- _PROVIDED INFORMATION_
'''

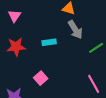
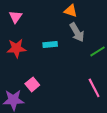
pink square: (41, 78) -> (32, 84), moved

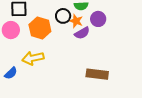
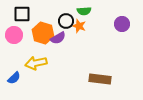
purple circle: (98, 19) -> (122, 24), moved
purple semicircle: (82, 33) -> (58, 38), moved

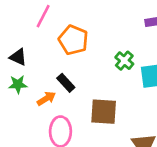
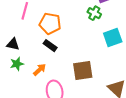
green cross: (124, 61) -> (94, 13), moved
black rectangle: (66, 83) -> (50, 46), moved

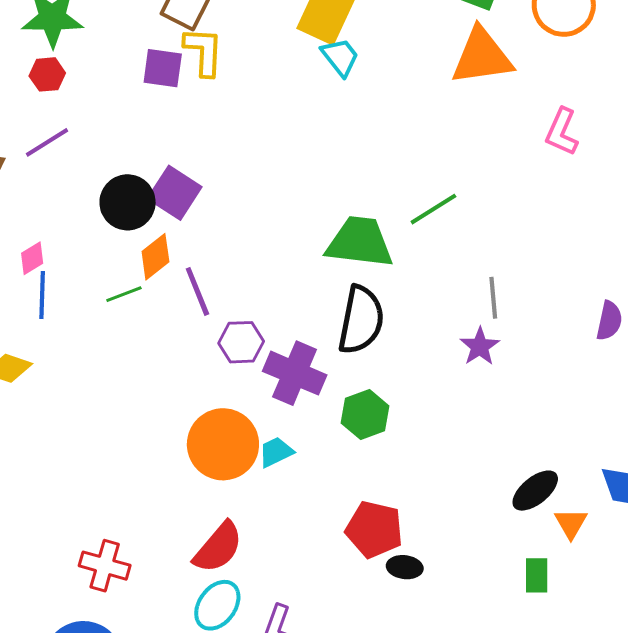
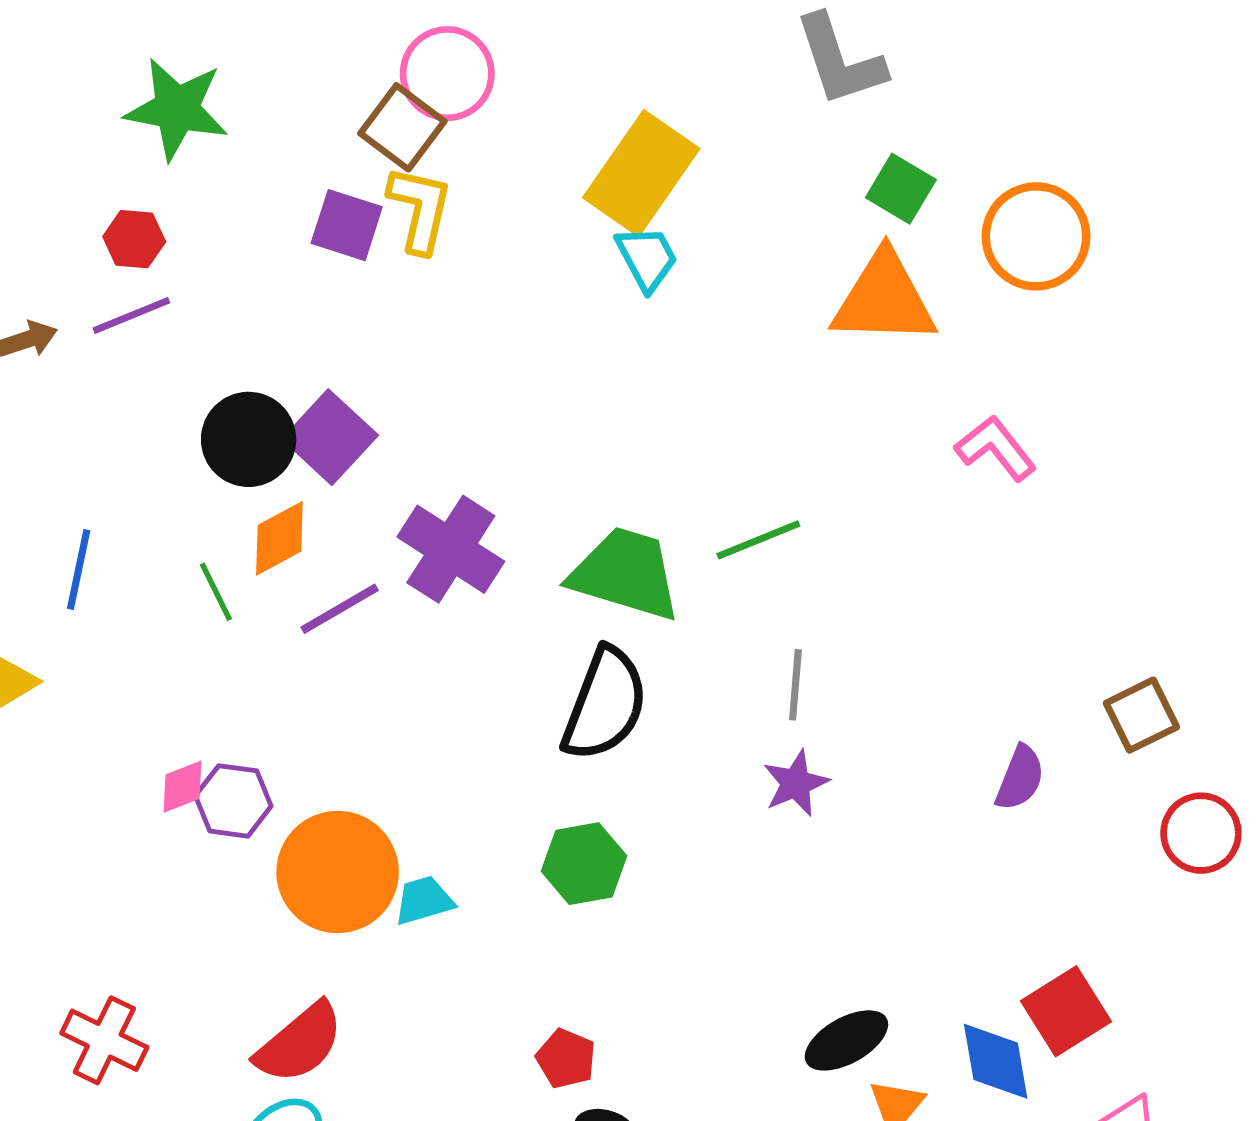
red hexagon: (47, 74) -> (134, 239), moved
pink L-shape: (562, 132) -> (996, 448), turned 108
pink diamond: (32, 258) -> (183, 787), moved
purple line: (197, 291) -> (340, 609), turned 72
green line: (124, 294) -> (216, 592), turned 75
gray line: (493, 298) -> (795, 685), moved
purple hexagon: (241, 342) -> (233, 801), moved
purple cross: (295, 373) -> (451, 549), moved
red pentagon: (374, 529) -> (566, 1059), size x0.6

'''

- _TASK OBJECTIVE_
Every line from the one containing "green line: (124, 294)" through the last line above should be retyped exactly; no other lines are wanted.

- _EXERCISE SOLUTION_
green line: (124, 294) -> (216, 592), turned 75
gray line: (493, 298) -> (795, 685), moved
purple hexagon: (241, 342) -> (233, 801), moved
purple cross: (295, 373) -> (451, 549), moved
red pentagon: (374, 529) -> (566, 1059), size x0.6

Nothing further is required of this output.